### [Task to complete]
Note each line in the data holding the string "baseball" and report it.

### [Collected data]
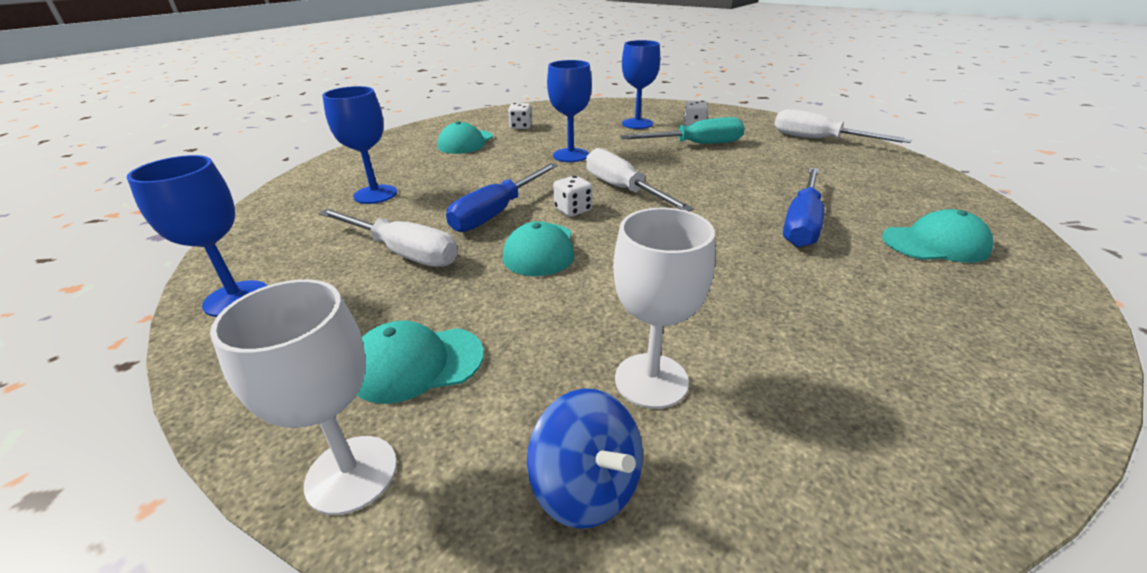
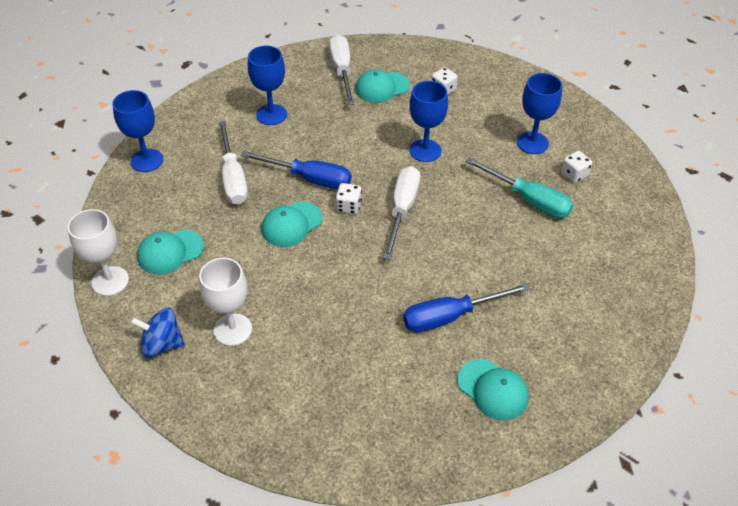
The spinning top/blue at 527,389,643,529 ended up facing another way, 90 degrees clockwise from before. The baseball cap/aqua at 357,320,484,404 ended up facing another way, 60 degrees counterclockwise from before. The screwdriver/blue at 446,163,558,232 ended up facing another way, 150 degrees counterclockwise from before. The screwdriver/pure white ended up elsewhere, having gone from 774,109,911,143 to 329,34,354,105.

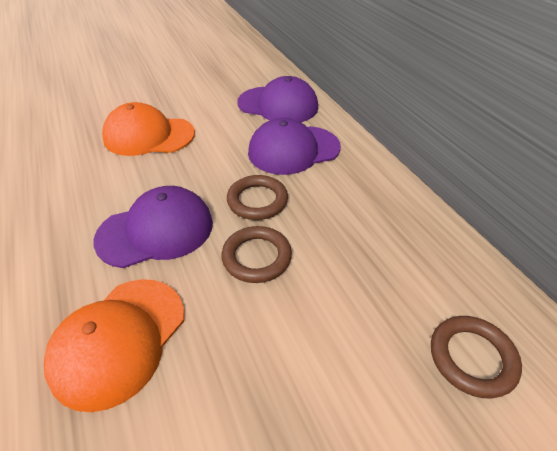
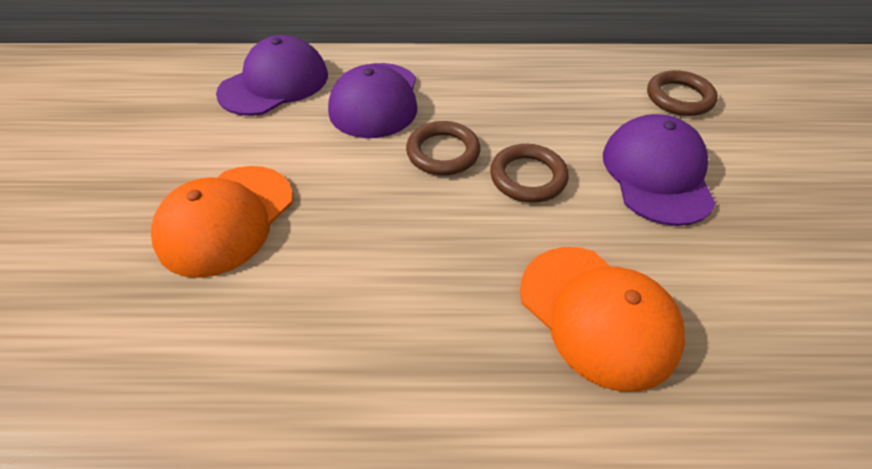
The baseball cap/violet ended up elsewhere, having gone from 93,186,213,268 to 603,114,716,226.

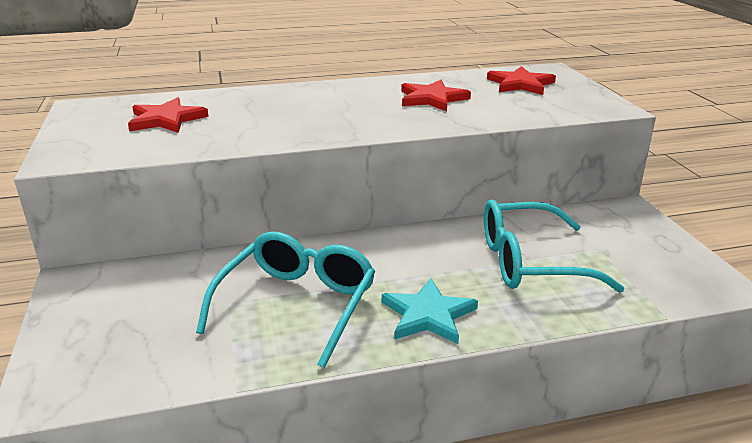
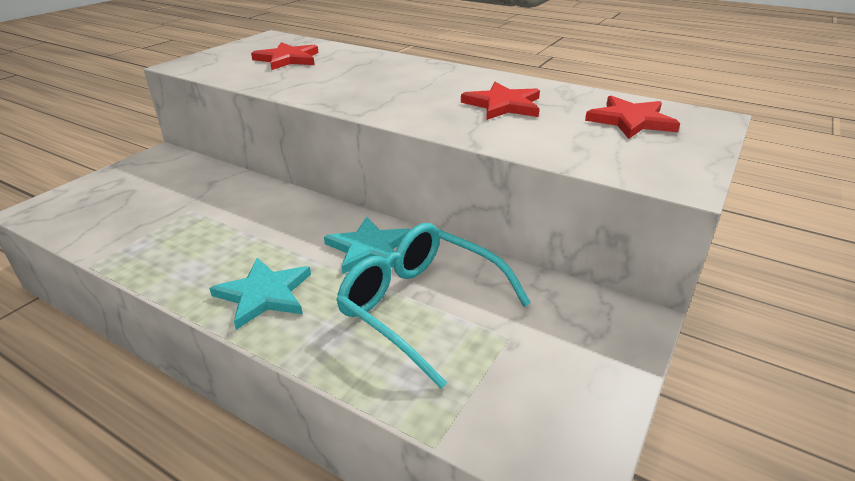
The second view gained the five-pointed star/aqua at 324,217,411,274. The second view lost the eyeglasses/aqua at 196,231,375,368.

### [Solved exercise]
The spinning top/blue at 527,389,643,529 ended up facing another way, 90 degrees clockwise from before. The baseball cap/aqua at 357,320,484,404 ended up facing another way, 60 degrees counterclockwise from before. The screwdriver/blue at 446,163,558,232 ended up facing another way, 150 degrees counterclockwise from before. The screwdriver/pure white ended up elsewhere, having gone from 774,109,911,143 to 329,34,354,105.
The baseball cap/violet ended up elsewhere, having gone from 93,186,213,268 to 603,114,716,226.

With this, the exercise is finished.